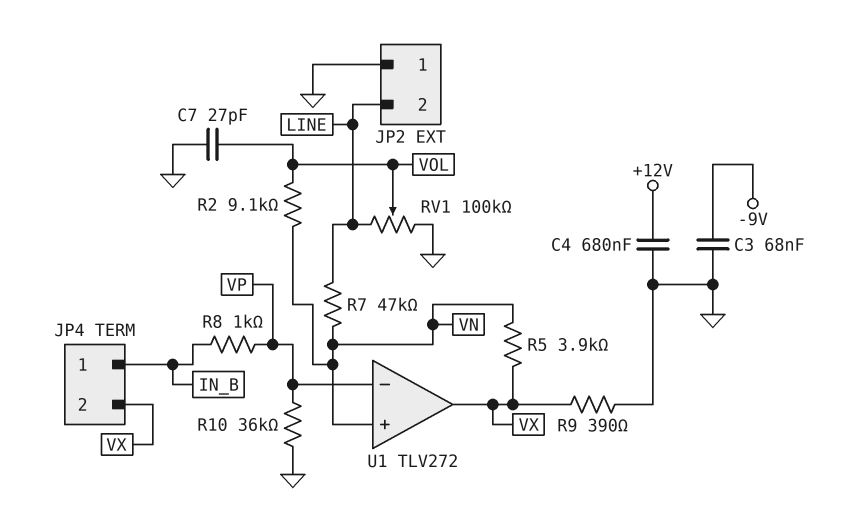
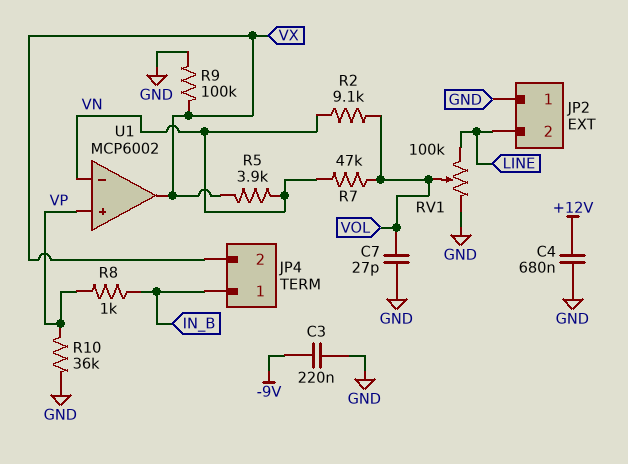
C3: 68nF (-9V, GND) -> 220nF (-9V, GND)
R7: 47k (LINE, VN) -> 47k (VN, VOL)
R9: 390 (GND, VX) -> 100k (GND, VX)
U1: TLV272 -> MCP6002
U1 pin in+: VN -> VP
U1 pin in-: VP -> VN

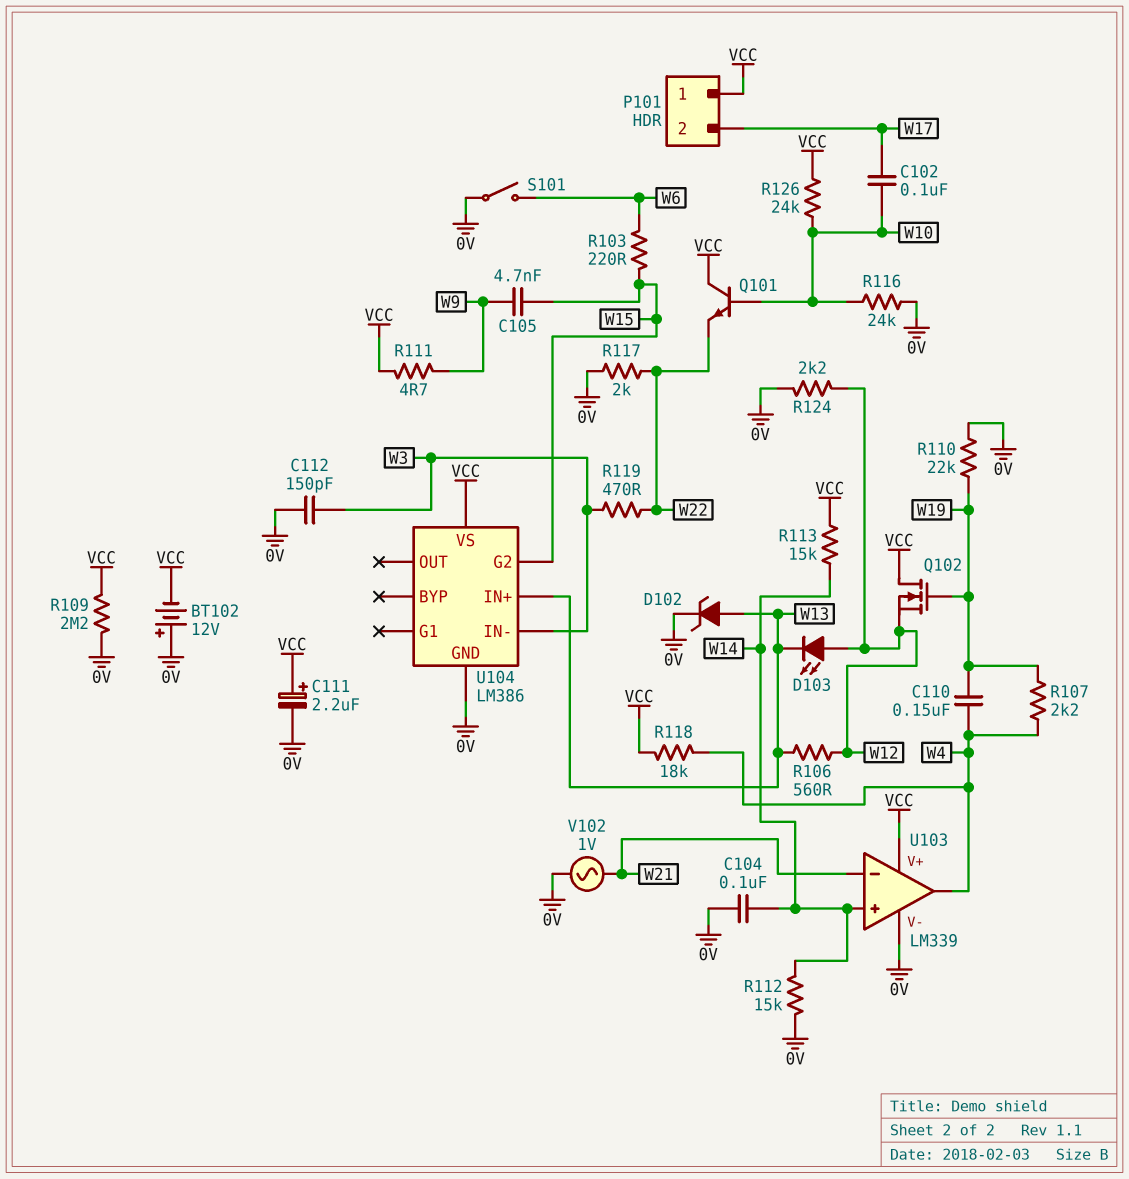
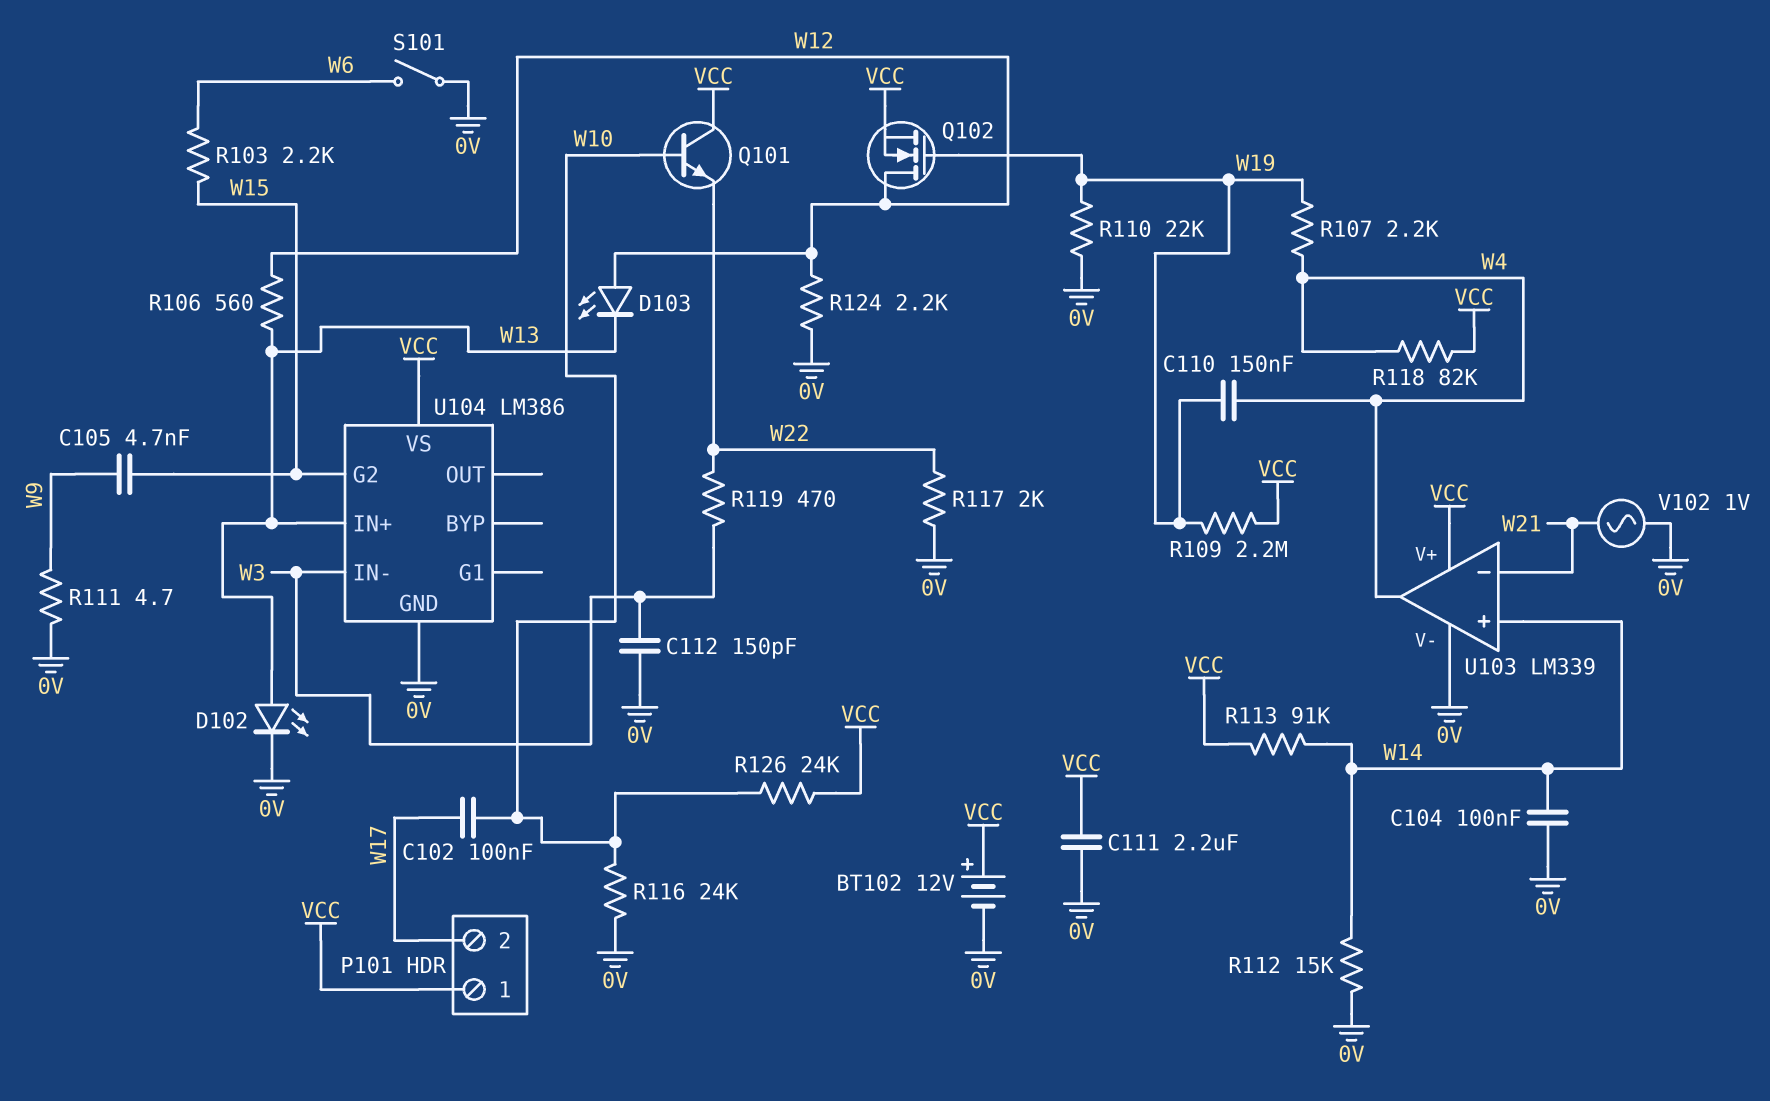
BT102: 12V (plus 0V, minus VCC) -> 12V (plus VCC, minus 0V)
C111: 2.2uF (plus VCC, minus 0V) -> 2.2uF (0V, VCC)
D102: zener (A W13, K 0V) -> LED (A W13, K 0V)
Q102: NMOS (G W19, D VCC, S W12) -> NMOS (G W19, D W12, S VCC)
R103: 220 (W6, W15) -> 2.2k (W6, W15)
R109: 2.2M (0V, VCC) -> 2.2M (VCC, W19)
R111: 4.7 (VCC, W9) -> 4.7 (0V, W9)
R113: 15k (VCC, W14) -> 91k (VCC, W14)
R118: 18k (VCC, W4) -> 82k (VCC, W4)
◇ ◇ ◇ ◇ ◇ ◇ ◇
| Problem statement |
Wherever a line holds the word "minus", copy that line out of the entries above.

| Solved problem |
BT102: 12V (plus 0V, minus VCC) -> 12V (plus VCC, minus 0V)
C111: 2.2uF (plus VCC, minus 0V) -> 2.2uF (0V, VCC)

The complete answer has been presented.